Prompt: From the material below, pull each line containing the string "none".

Material for the task:
* * * *

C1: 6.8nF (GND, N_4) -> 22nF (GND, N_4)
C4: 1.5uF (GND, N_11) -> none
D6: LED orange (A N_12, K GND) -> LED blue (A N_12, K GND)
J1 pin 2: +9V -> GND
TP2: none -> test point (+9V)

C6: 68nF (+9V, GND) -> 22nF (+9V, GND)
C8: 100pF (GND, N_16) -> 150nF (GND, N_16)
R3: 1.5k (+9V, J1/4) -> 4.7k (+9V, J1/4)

* * * *

Result for this exercise:
C4: 1.5uF (GND, N_11) -> none
TP2: none -> test point (+9V)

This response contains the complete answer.